■ EXERCISE GOAL
Every record that follows must be returned word for word.
INPUT RECORDS Block Start
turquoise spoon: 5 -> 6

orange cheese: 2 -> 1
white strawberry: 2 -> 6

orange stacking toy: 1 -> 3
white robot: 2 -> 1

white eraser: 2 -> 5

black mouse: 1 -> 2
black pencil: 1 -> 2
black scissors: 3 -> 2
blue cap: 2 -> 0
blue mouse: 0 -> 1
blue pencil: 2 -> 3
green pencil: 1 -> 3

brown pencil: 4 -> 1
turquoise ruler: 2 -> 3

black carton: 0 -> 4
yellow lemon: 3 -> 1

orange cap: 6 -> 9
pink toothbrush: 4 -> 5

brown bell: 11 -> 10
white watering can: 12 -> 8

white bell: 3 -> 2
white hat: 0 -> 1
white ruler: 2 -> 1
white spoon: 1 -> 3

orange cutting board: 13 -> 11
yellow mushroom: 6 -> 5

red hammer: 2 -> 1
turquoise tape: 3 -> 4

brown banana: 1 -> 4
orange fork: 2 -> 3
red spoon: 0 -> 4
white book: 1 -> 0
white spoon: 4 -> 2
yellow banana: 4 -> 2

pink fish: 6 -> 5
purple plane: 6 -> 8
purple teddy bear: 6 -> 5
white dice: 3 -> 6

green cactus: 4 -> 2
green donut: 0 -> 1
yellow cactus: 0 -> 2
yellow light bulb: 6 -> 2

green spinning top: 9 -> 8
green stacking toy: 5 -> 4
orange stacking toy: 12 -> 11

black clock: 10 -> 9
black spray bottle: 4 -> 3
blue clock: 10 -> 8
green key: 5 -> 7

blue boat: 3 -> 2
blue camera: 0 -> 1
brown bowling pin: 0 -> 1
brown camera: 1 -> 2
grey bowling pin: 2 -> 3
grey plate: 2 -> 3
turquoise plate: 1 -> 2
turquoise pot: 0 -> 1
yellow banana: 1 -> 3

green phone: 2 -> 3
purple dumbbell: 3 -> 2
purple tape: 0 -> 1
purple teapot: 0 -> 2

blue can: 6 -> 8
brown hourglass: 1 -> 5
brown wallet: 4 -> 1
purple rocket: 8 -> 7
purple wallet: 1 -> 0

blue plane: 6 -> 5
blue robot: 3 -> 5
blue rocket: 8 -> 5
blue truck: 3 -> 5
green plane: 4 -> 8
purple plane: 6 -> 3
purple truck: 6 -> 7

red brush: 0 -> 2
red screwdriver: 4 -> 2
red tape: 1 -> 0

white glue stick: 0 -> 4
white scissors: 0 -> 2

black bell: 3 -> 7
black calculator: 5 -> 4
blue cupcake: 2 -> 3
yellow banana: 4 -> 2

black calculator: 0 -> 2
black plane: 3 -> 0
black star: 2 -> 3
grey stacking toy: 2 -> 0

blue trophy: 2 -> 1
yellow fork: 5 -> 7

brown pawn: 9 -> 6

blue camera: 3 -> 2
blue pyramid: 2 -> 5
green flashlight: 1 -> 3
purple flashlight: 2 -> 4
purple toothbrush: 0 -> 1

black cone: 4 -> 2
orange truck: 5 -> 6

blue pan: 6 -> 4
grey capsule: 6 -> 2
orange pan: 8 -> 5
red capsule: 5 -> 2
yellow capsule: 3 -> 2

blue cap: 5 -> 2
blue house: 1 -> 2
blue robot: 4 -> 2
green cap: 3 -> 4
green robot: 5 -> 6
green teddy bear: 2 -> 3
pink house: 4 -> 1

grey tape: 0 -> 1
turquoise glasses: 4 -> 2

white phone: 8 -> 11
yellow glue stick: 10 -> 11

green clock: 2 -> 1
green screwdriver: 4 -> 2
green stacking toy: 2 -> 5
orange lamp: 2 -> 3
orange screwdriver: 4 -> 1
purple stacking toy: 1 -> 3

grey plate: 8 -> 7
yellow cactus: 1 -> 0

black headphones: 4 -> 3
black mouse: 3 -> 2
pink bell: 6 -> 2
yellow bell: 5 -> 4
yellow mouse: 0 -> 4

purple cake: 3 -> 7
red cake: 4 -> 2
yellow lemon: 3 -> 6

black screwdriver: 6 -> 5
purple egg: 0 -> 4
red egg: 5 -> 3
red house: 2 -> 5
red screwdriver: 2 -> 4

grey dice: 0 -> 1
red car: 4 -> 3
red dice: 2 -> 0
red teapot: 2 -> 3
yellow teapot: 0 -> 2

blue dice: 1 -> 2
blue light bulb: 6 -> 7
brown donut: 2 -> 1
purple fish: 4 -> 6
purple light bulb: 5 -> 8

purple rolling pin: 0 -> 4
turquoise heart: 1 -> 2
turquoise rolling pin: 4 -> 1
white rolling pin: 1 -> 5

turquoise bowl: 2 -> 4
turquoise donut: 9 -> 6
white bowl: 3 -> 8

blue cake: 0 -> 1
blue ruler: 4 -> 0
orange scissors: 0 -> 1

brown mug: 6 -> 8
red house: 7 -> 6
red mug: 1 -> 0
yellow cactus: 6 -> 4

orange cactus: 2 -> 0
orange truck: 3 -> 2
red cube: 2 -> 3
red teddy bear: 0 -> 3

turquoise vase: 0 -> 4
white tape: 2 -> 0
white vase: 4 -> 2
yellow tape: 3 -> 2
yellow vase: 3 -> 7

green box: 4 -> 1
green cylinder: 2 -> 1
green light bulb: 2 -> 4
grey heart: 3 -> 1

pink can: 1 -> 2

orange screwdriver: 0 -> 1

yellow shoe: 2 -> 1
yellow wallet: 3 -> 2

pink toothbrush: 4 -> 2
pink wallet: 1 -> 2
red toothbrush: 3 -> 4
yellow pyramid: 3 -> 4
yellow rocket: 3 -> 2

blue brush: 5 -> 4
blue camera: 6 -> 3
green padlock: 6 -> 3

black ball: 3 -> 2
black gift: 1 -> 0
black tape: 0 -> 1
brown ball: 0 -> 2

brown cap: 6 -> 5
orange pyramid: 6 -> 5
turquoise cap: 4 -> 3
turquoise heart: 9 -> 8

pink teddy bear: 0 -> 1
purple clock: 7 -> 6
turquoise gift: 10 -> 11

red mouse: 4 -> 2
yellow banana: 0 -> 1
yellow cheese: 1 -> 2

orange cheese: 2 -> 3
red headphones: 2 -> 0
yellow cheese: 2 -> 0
INPUT RECORDS Block End
■ TASK OUTPUT
turquoise spoon: 5 -> 6

orange cheese: 2 -> 1
white strawberry: 2 -> 6

orange stacking toy: 1 -> 3
white robot: 2 -> 1

white eraser: 2 -> 5

black mouse: 1 -> 2
black pencil: 1 -> 2
black scissors: 3 -> 2
blue cap: 2 -> 0
blue mouse: 0 -> 1
blue pencil: 2 -> 3
green pencil: 1 -> 3

brown pencil: 4 -> 1
turquoise ruler: 2 -> 3

black carton: 0 -> 4
yellow lemon: 3 -> 1

orange cap: 6 -> 9
pink toothbrush: 4 -> 5

brown bell: 11 -> 10
white watering can: 12 -> 8

white bell: 3 -> 2
white hat: 0 -> 1
white ruler: 2 -> 1
white spoon: 1 -> 3

orange cutting board: 13 -> 11
yellow mushroom: 6 -> 5

red hammer: 2 -> 1
turquoise tape: 3 -> 4

brown banana: 1 -> 4
orange fork: 2 -> 3
red spoon: 0 -> 4
white book: 1 -> 0
white spoon: 4 -> 2
yellow banana: 4 -> 2

pink fish: 6 -> 5
purple plane: 6 -> 8
purple teddy bear: 6 -> 5
white dice: 3 -> 6

green cactus: 4 -> 2
green donut: 0 -> 1
yellow cactus: 0 -> 2
yellow light bulb: 6 -> 2

green spinning top: 9 -> 8
green stacking toy: 5 -> 4
orange stacking toy: 12 -> 11

black clock: 10 -> 9
black spray bottle: 4 -> 3
blue clock: 10 -> 8
green key: 5 -> 7

blue boat: 3 -> 2
blue camera: 0 -> 1
brown bowling pin: 0 -> 1
brown camera: 1 -> 2
grey bowling pin: 2 -> 3
grey plate: 2 -> 3
turquoise plate: 1 -> 2
turquoise pot: 0 -> 1
yellow banana: 1 -> 3

green phone: 2 -> 3
purple dumbbell: 3 -> 2
purple tape: 0 -> 1
purple teapot: 0 -> 2

blue can: 6 -> 8
brown hourglass: 1 -> 5
brown wallet: 4 -> 1
purple rocket: 8 -> 7
purple wallet: 1 -> 0

blue plane: 6 -> 5
blue robot: 3 -> 5
blue rocket: 8 -> 5
blue truck: 3 -> 5
green plane: 4 -> 8
purple plane: 6 -> 3
purple truck: 6 -> 7

red brush: 0 -> 2
red screwdriver: 4 -> 2
red tape: 1 -> 0

white glue stick: 0 -> 4
white scissors: 0 -> 2

black bell: 3 -> 7
black calculator: 5 -> 4
blue cupcake: 2 -> 3
yellow banana: 4 -> 2

black calculator: 0 -> 2
black plane: 3 -> 0
black star: 2 -> 3
grey stacking toy: 2 -> 0

blue trophy: 2 -> 1
yellow fork: 5 -> 7

brown pawn: 9 -> 6

blue camera: 3 -> 2
blue pyramid: 2 -> 5
green flashlight: 1 -> 3
purple flashlight: 2 -> 4
purple toothbrush: 0 -> 1

black cone: 4 -> 2
orange truck: 5 -> 6

blue pan: 6 -> 4
grey capsule: 6 -> 2
orange pan: 8 -> 5
red capsule: 5 -> 2
yellow capsule: 3 -> 2

blue cap: 5 -> 2
blue house: 1 -> 2
blue robot: 4 -> 2
green cap: 3 -> 4
green robot: 5 -> 6
green teddy bear: 2 -> 3
pink house: 4 -> 1

grey tape: 0 -> 1
turquoise glasses: 4 -> 2

white phone: 8 -> 11
yellow glue stick: 10 -> 11

green clock: 2 -> 1
green screwdriver: 4 -> 2
green stacking toy: 2 -> 5
orange lamp: 2 -> 3
orange screwdriver: 4 -> 1
purple stacking toy: 1 -> 3

grey plate: 8 -> 7
yellow cactus: 1 -> 0

black headphones: 4 -> 3
black mouse: 3 -> 2
pink bell: 6 -> 2
yellow bell: 5 -> 4
yellow mouse: 0 -> 4

purple cake: 3 -> 7
red cake: 4 -> 2
yellow lemon: 3 -> 6

black screwdriver: 6 -> 5
purple egg: 0 -> 4
red egg: 5 -> 3
red house: 2 -> 5
red screwdriver: 2 -> 4

grey dice: 0 -> 1
red car: 4 -> 3
red dice: 2 -> 0
red teapot: 2 -> 3
yellow teapot: 0 -> 2

blue dice: 1 -> 2
blue light bulb: 6 -> 7
brown donut: 2 -> 1
purple fish: 4 -> 6
purple light bulb: 5 -> 8

purple rolling pin: 0 -> 4
turquoise heart: 1 -> 2
turquoise rolling pin: 4 -> 1
white rolling pin: 1 -> 5

turquoise bowl: 2 -> 4
turquoise donut: 9 -> 6
white bowl: 3 -> 8

blue cake: 0 -> 1
blue ruler: 4 -> 0
orange scissors: 0 -> 1

brown mug: 6 -> 8
red house: 7 -> 6
red mug: 1 -> 0
yellow cactus: 6 -> 4

orange cactus: 2 -> 0
orange truck: 3 -> 2
red cube: 2 -> 3
red teddy bear: 0 -> 3

turquoise vase: 0 -> 4
white tape: 2 -> 0
white vase: 4 -> 2
yellow tape: 3 -> 2
yellow vase: 3 -> 7

green box: 4 -> 1
green cylinder: 2 -> 1
green light bulb: 2 -> 4
grey heart: 3 -> 1

pink can: 1 -> 2

orange screwdriver: 0 -> 1

yellow shoe: 2 -> 1
yellow wallet: 3 -> 2

pink toothbrush: 4 -> 2
pink wallet: 1 -> 2
red toothbrush: 3 -> 4
yellow pyramid: 3 -> 4
yellow rocket: 3 -> 2

blue brush: 5 -> 4
blue camera: 6 -> 3
green padlock: 6 -> 3

black ball: 3 -> 2
black gift: 1 -> 0
black tape: 0 -> 1
brown ball: 0 -> 2

brown cap: 6 -> 5
orange pyramid: 6 -> 5
turquoise cap: 4 -> 3
turquoise heart: 9 -> 8

pink teddy bear: 0 -> 1
purple clock: 7 -> 6
turquoise gift: 10 -> 11

red mouse: 4 -> 2
yellow banana: 0 -> 1
yellow cheese: 1 -> 2

orange cheese: 2 -> 3
red headphones: 2 -> 0
yellow cheese: 2 -> 0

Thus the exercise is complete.